• _TASK DIRECTIONS_: In the listing below, look for "plus" and copy every line that has it.

• _DATA SHOWN_:

===============

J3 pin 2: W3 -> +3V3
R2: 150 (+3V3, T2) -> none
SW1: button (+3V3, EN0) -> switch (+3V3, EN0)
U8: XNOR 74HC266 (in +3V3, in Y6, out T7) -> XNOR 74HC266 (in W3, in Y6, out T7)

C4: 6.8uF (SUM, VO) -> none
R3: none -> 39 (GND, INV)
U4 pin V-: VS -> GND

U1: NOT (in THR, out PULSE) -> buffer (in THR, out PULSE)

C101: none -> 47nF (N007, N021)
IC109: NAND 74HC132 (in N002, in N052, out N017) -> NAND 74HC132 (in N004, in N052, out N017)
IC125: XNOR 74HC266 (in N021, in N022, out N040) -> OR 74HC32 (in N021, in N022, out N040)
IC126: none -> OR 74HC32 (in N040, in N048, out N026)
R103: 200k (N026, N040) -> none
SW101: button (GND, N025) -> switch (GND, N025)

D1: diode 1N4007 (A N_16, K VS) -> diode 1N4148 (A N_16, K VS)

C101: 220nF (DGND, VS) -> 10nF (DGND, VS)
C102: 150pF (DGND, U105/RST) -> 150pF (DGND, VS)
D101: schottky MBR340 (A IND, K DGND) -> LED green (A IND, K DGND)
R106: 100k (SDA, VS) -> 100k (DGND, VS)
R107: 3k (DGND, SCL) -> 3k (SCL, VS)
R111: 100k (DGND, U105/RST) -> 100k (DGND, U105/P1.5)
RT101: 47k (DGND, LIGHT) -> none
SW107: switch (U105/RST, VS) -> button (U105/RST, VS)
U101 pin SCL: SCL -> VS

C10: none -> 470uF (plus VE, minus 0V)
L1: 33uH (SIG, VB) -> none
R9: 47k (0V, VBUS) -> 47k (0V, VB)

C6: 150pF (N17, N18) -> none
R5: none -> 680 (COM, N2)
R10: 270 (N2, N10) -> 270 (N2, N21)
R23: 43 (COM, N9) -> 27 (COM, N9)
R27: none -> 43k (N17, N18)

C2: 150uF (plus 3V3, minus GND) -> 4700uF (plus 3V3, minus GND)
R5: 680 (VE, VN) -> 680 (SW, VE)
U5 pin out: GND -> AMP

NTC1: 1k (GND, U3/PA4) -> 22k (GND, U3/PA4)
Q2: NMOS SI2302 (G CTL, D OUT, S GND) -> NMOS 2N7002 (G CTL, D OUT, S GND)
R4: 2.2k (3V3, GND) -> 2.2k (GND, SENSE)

===============

• _SOLUTION TO THE EXERCISE_:
C10: none -> 470uF (plus VE, minus 0V)
C2: 150uF (plus 3V3, minus GND) -> 4700uF (plus 3V3, minus GND)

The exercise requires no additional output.